» **Work task**:
All of the data below should be set down again verbatim, without any images.

» **Data listing**:
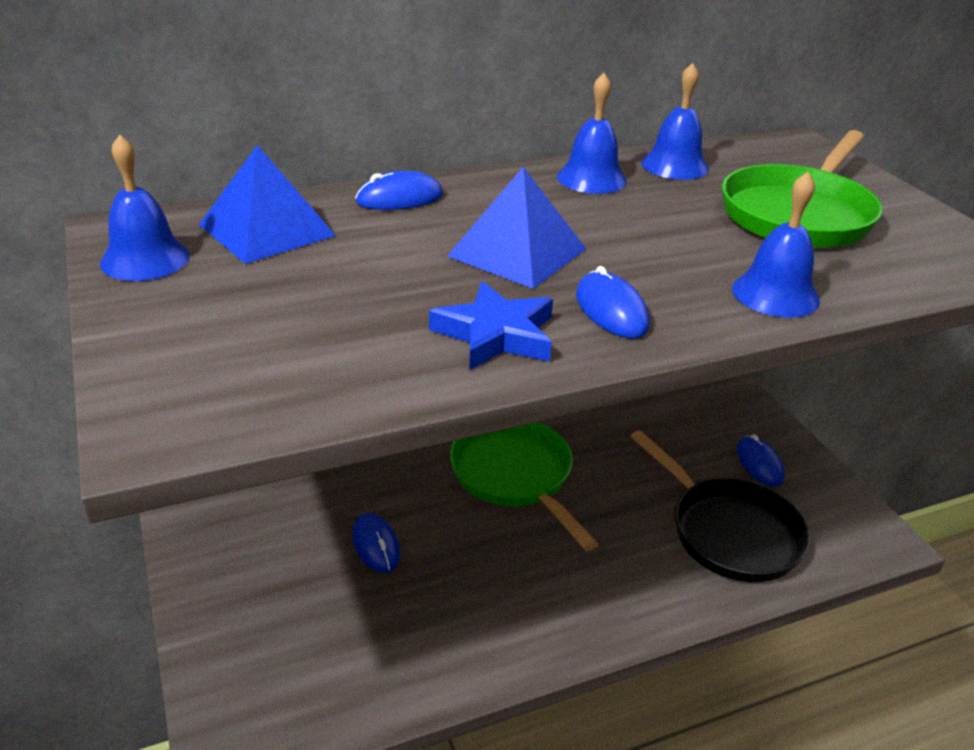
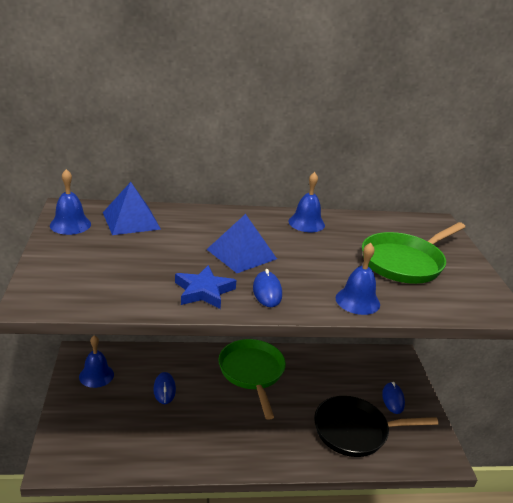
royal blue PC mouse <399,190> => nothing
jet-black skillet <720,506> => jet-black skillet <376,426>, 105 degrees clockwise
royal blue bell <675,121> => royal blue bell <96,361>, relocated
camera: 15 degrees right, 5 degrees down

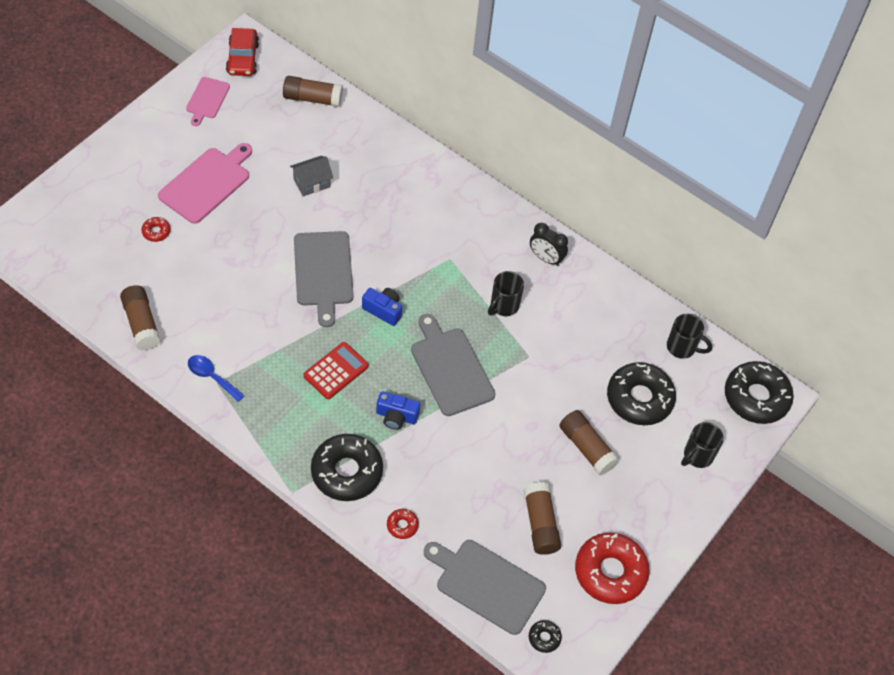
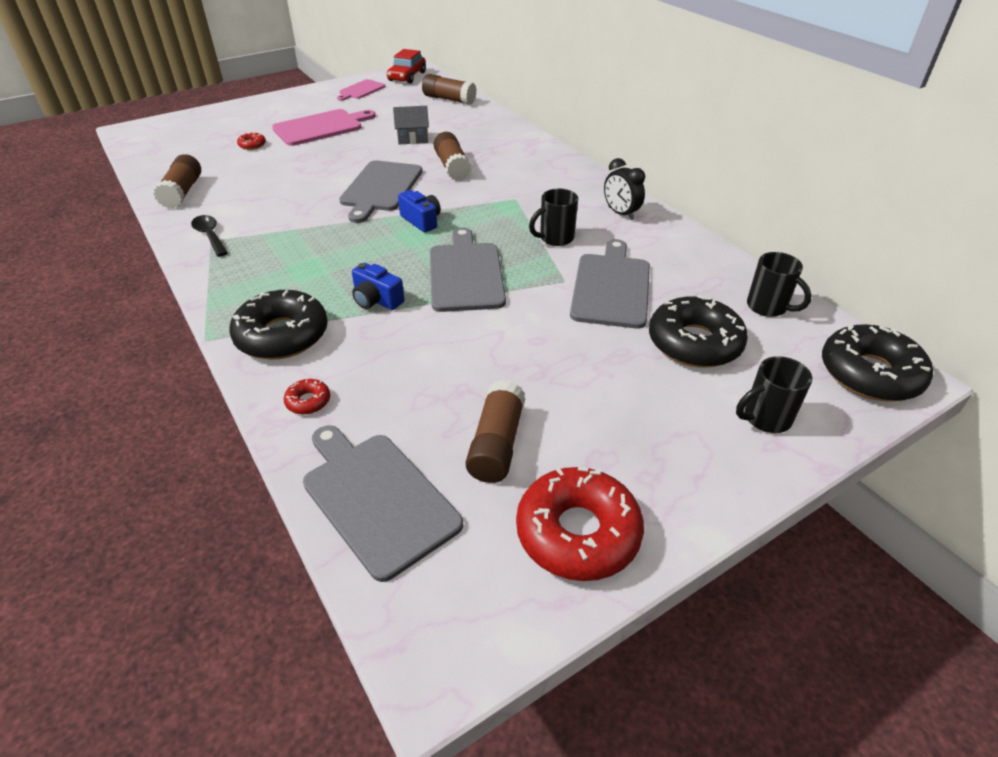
royal blue spoon <216,378> => jet-black spoon <209,236>
scarlet pocket calculator <336,370> => nothing
jet-black donut <545,636> => nothing
dark brown glue <589,442> => dark brown glue <452,156>, relocated
nothing => ash-grey bread board <610,284>
camera: 25 degrees right, 15 degrees down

» **Reply**:
royal blue PC mouse <399,190> => nothing
jet-black skillet <720,506> => jet-black skillet <376,426>, 105 degrees clockwise
royal blue bell <675,121> => royal blue bell <96,361>, relocated
camera: 15 degrees right, 5 degrees down

royal blue spoon <216,378> => jet-black spoon <209,236>
scarlet pocket calculator <336,370> => nothing
jet-black donut <545,636> => nothing
dark brown glue <589,442> => dark brown glue <452,156>, relocated
nothing => ash-grey bread board <610,284>
camera: 25 degrees right, 15 degrees down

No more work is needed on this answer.